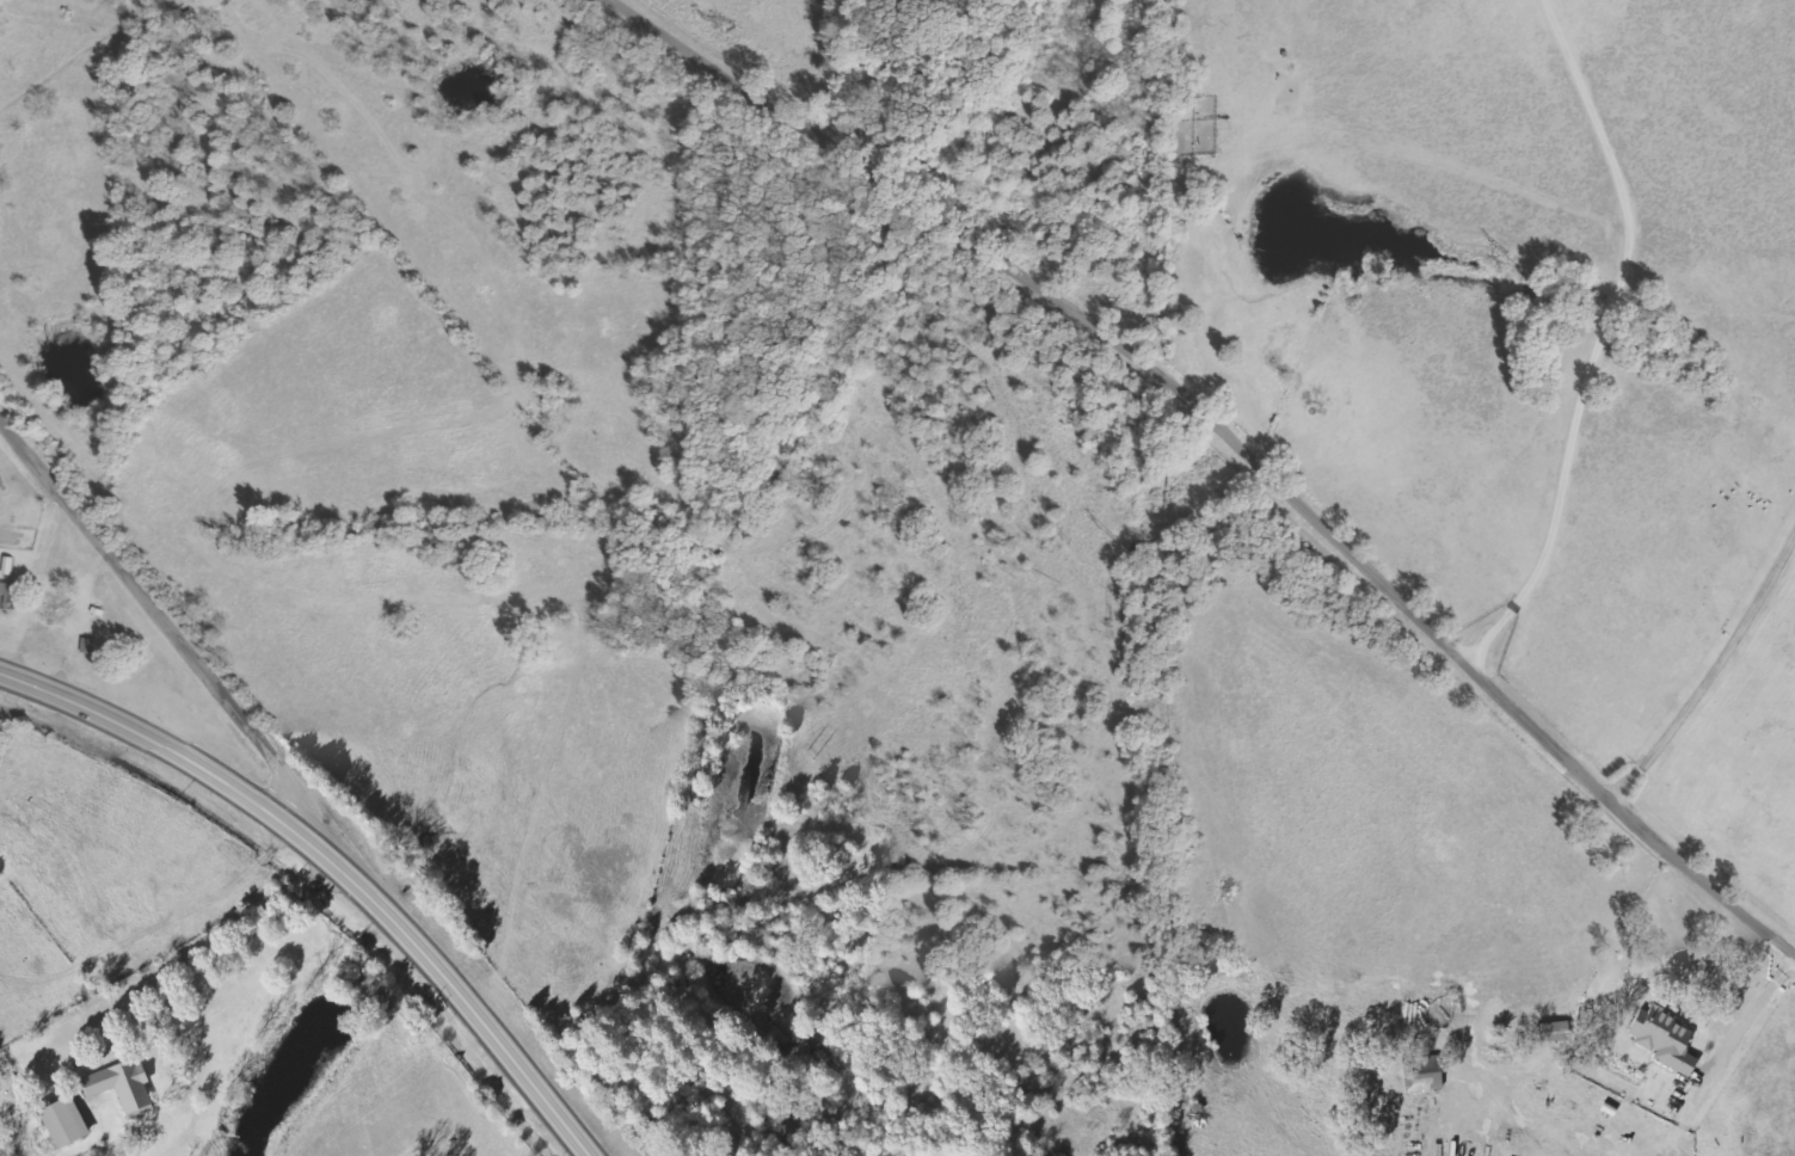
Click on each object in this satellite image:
power tower: (1514, 260)
road: (1231, 442)
power tower: (1115, 540)
building: (7, 594)
road: (166, 620)
building: (92, 646)
power tower: (809, 758)
road: (329, 862)
road: (178, 960)
building: (1556, 1033)
power tower: (410, 1036)
building: (1667, 1040)
building: (1427, 1078)
building: (126, 1087)
building: (67, 1123)

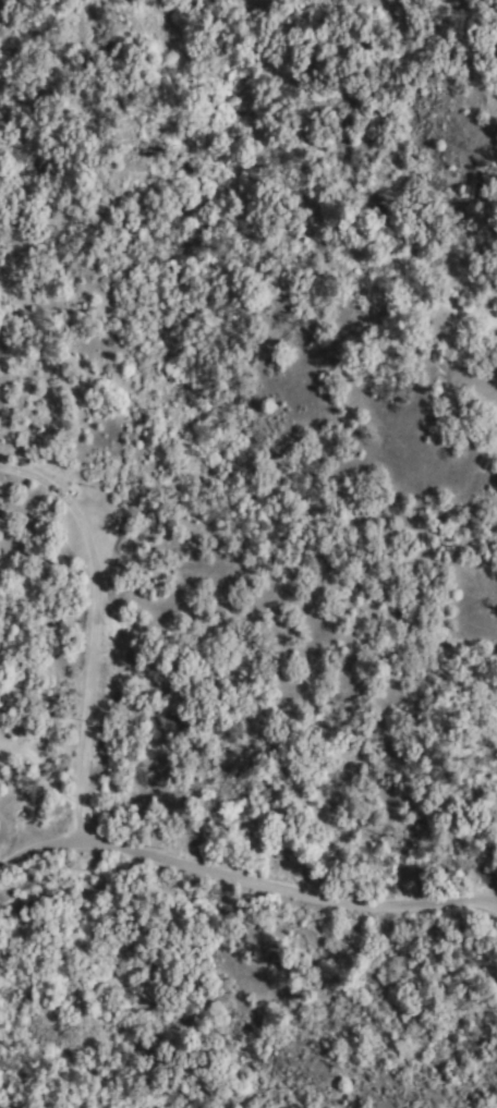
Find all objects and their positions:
road: (83, 637)
road: (243, 875)

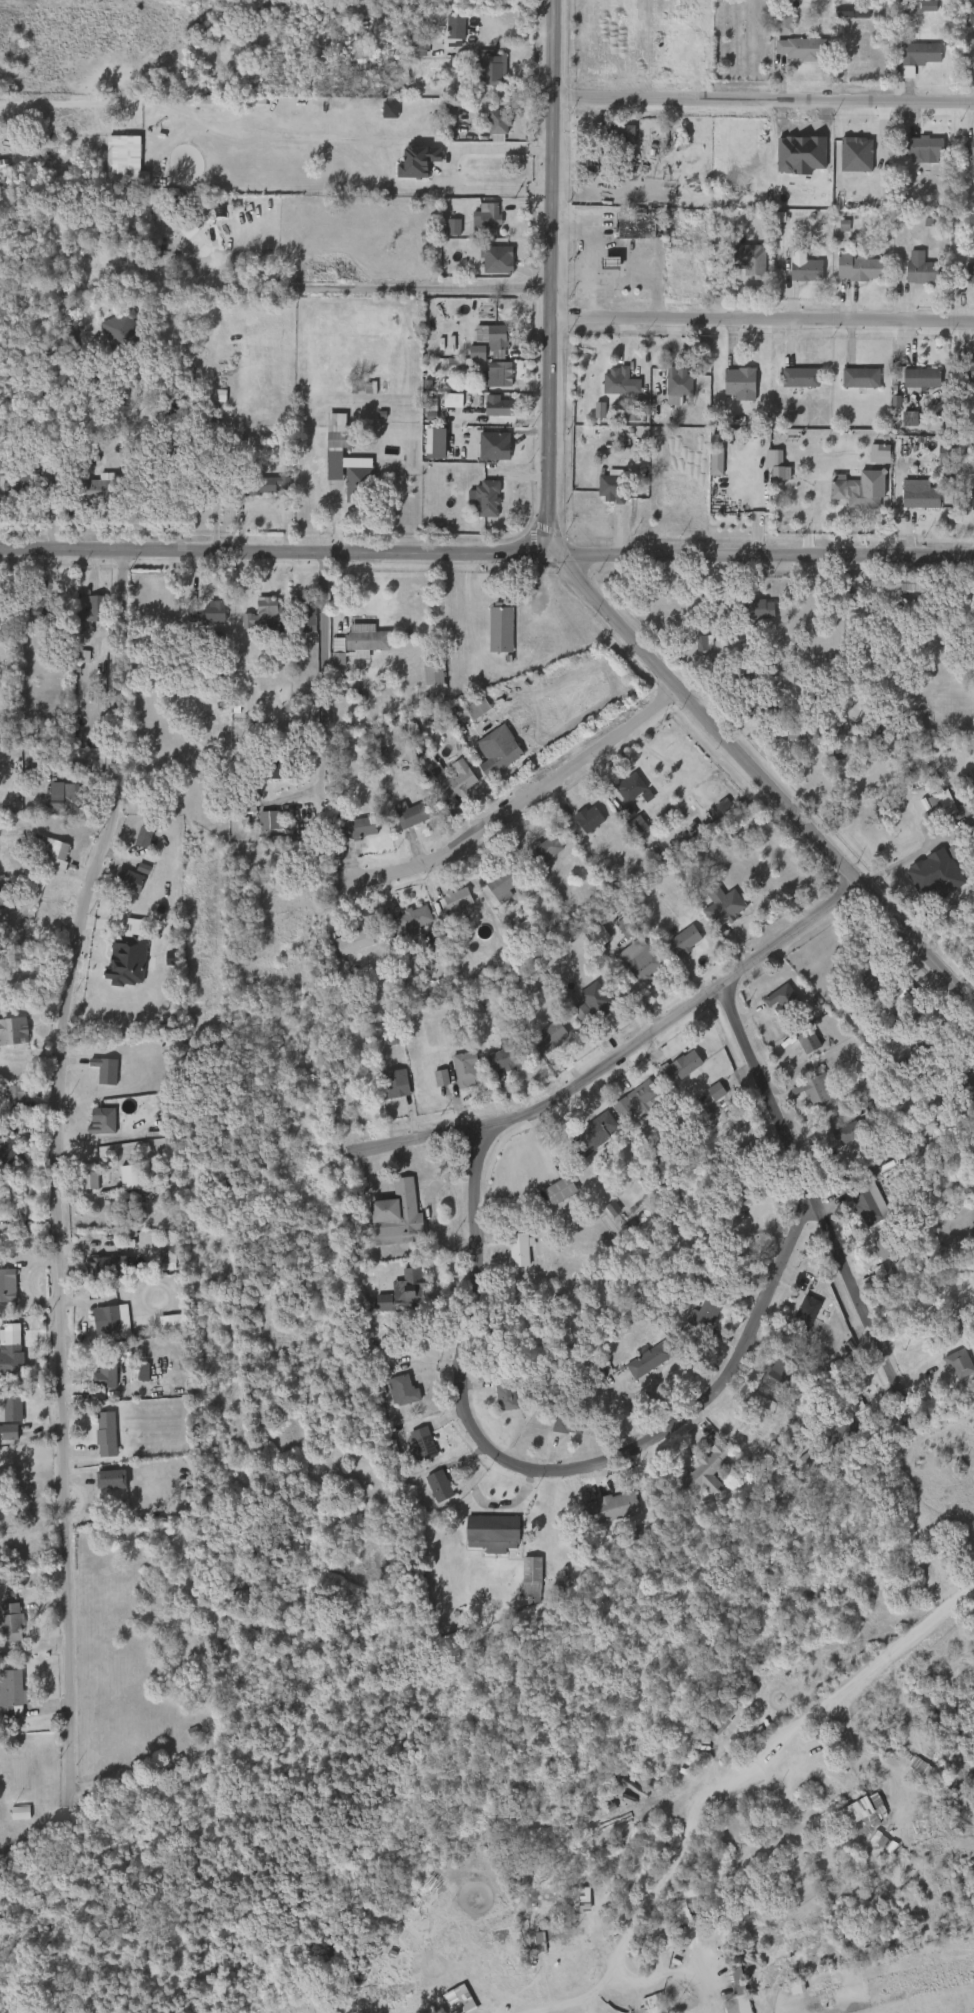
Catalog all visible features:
▬▬▬▬▬▬▬▬▬▬
## PROBLEM DETAILS
Without the pictures, restate all the entries above exactly.

## EXERCISE RESULT
Click on each object in this satellite image:
power tower: (1514, 260)
road: (1231, 442)
power tower: (1115, 540)
building: (7, 594)
road: (166, 620)
building: (92, 646)
power tower: (809, 758)
road: (329, 862)
road: (178, 960)
building: (1556, 1033)
power tower: (410, 1036)
building: (1667, 1040)
building: (1427, 1078)
building: (126, 1087)
building: (67, 1123)

Find all objects and their positions:
road: (83, 637)
road: (243, 875)

Catalog all visible features:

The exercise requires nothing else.